[Start of Attachment]

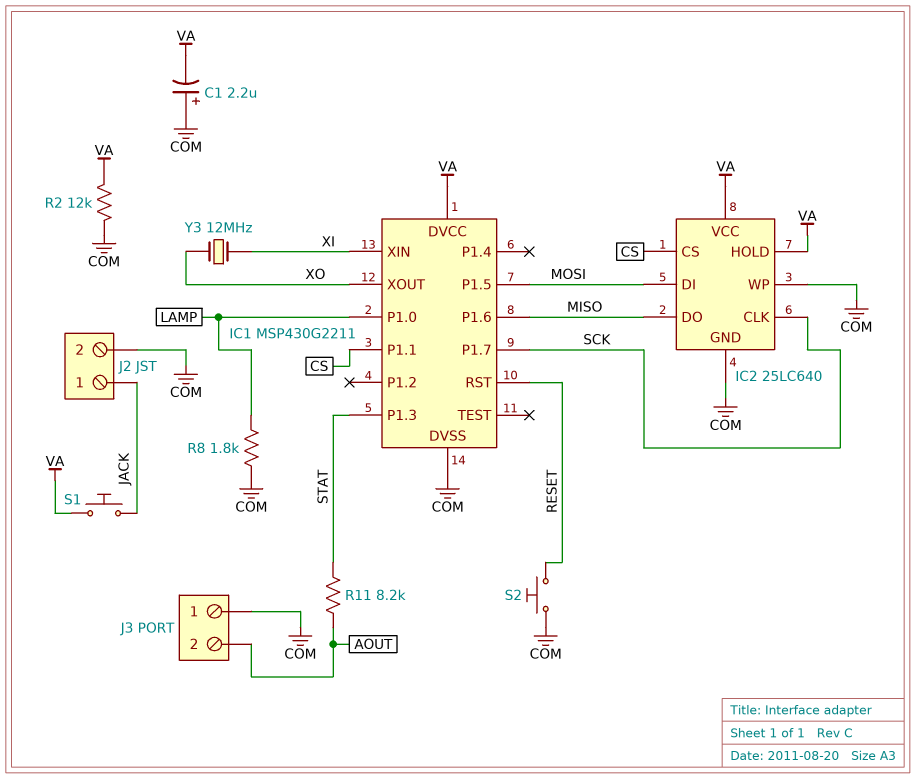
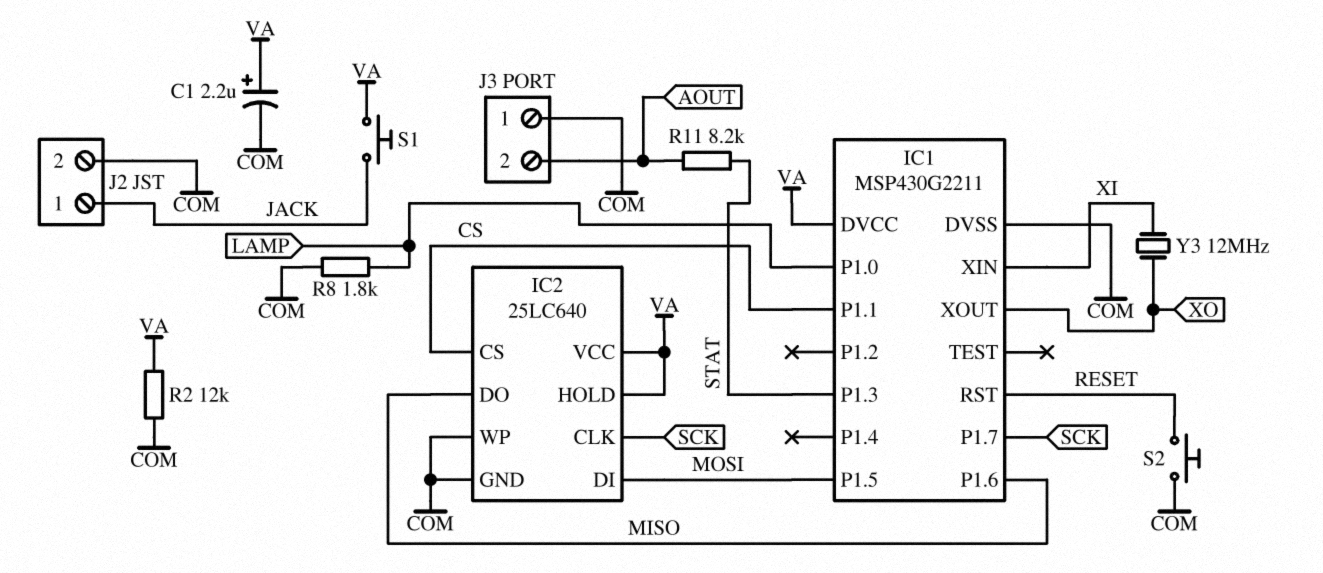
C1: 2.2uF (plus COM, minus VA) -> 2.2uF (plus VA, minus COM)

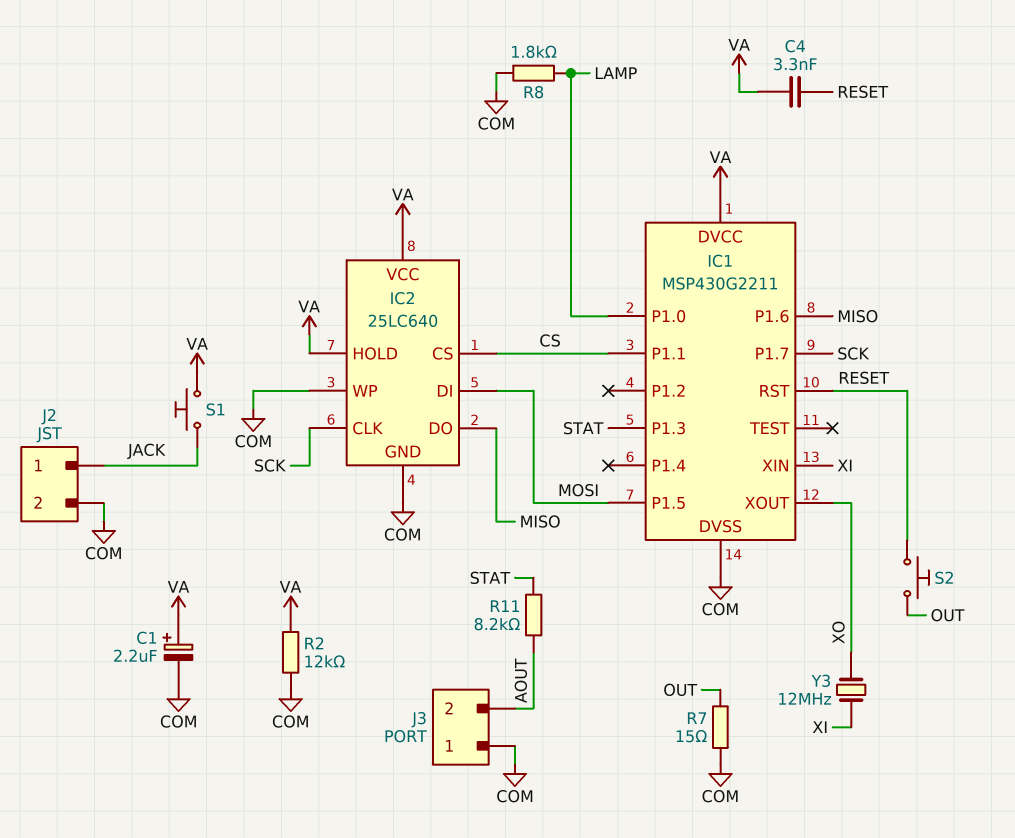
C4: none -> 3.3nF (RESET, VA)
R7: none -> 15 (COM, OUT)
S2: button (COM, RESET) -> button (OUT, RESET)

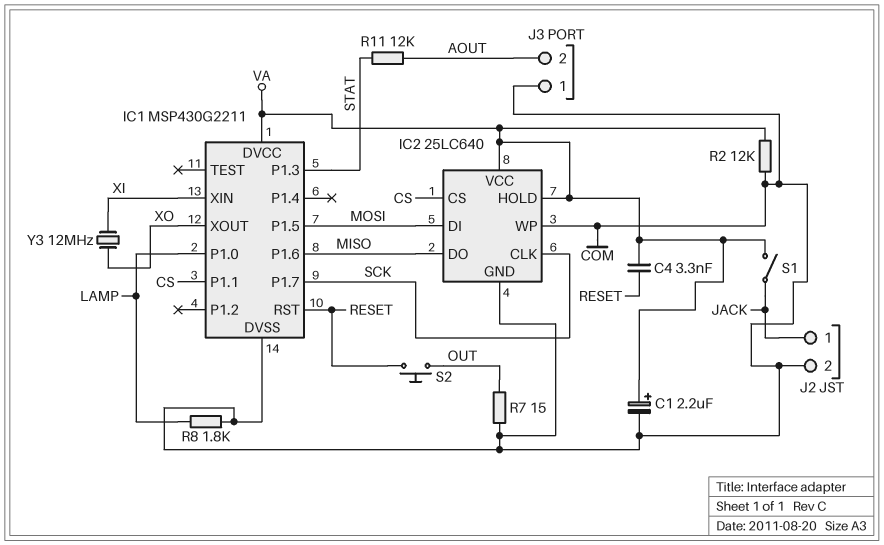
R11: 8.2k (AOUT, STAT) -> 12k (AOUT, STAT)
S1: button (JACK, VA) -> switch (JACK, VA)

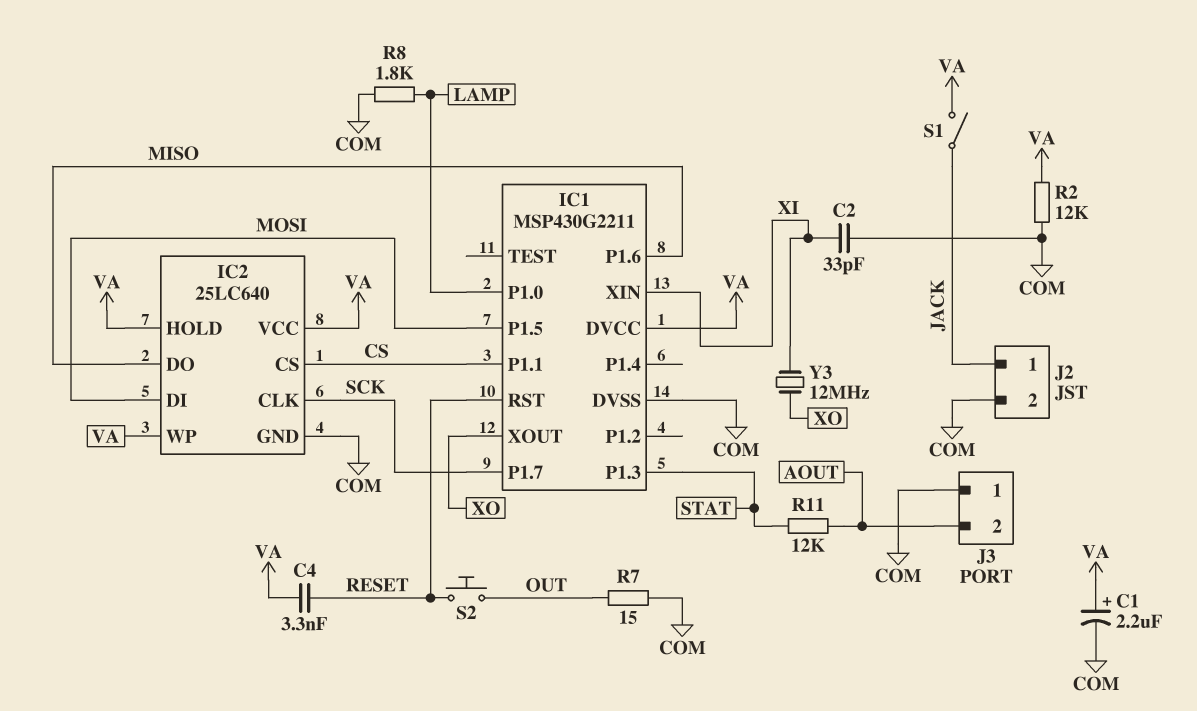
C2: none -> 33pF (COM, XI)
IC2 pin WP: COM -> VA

[End of Attachment]

■ EXERCISE OBJECTIVE ■
Produce the data again character for character, with the images left out.

■ ANSWER BELOW ■
C1: 2.2uF (plus COM, minus VA) -> 2.2uF (plus VA, minus COM)

C4: none -> 3.3nF (RESET, VA)
R7: none -> 15 (COM, OUT)
S2: button (COM, RESET) -> button (OUT, RESET)

R11: 8.2k (AOUT, STAT) -> 12k (AOUT, STAT)
S1: button (JACK, VA) -> switch (JACK, VA)

C2: none -> 33pF (COM, XI)
IC2 pin WP: COM -> VA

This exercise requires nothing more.